Exercise material:

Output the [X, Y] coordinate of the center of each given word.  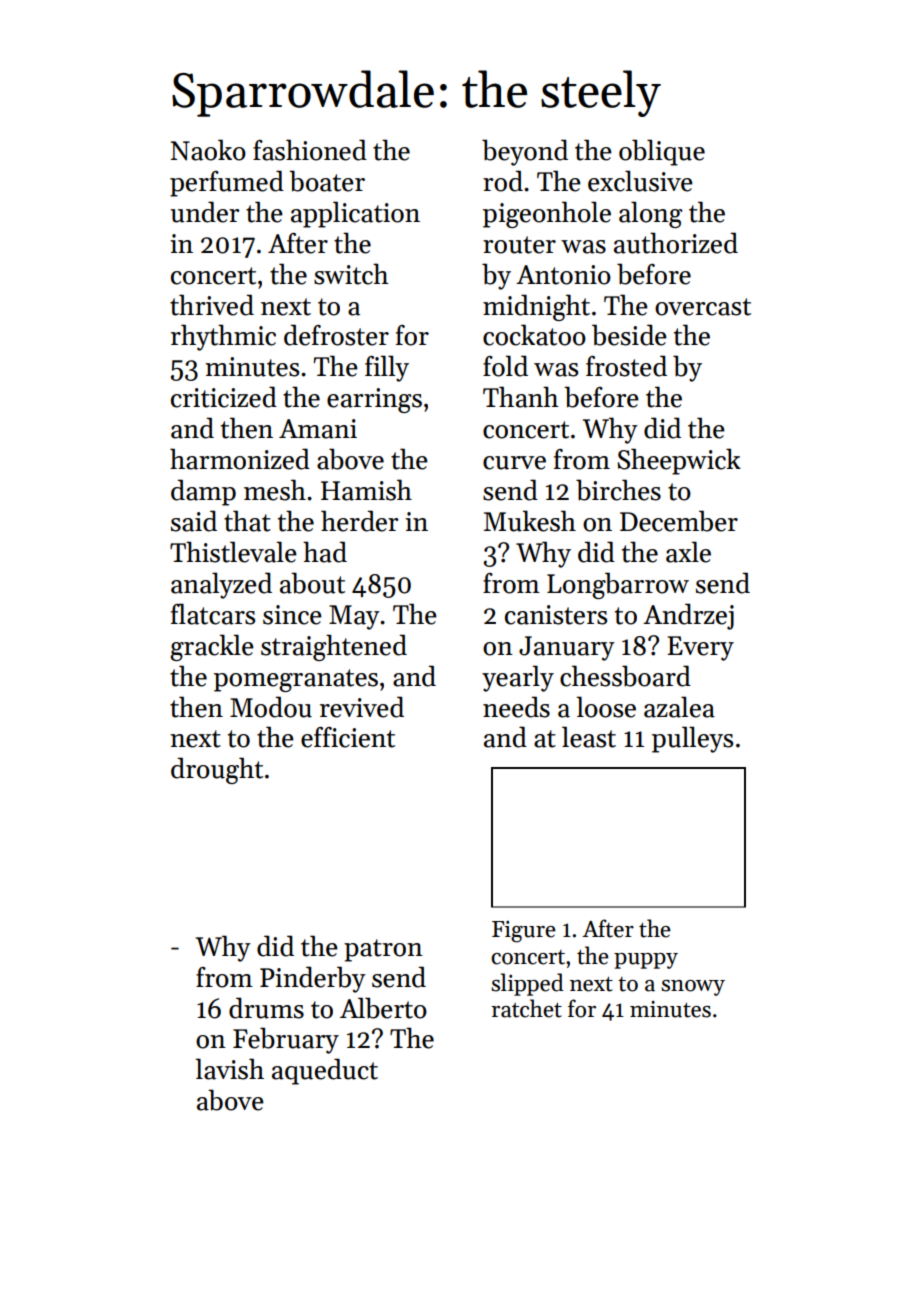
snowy [693, 988]
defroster [336, 335]
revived [362, 707]
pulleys [692, 739]
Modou [271, 707]
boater [327, 181]
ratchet [526, 1008]
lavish [229, 1069]
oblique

Exercise:
Rewrite every line of the material above, including the request, and add 65 to each number in the coordinate answers. Leave the pictures out.

Answer to the problem:
Output the [X, Y] coordinate of the center of each given word.  
snowy [758, 1053]
defroster [401, 400]
revived [427, 772]
pulleys [757, 804]
Modou [336, 772]
boater [392, 246]
ratchet [591, 1073]
lavish [294, 1134]
oblique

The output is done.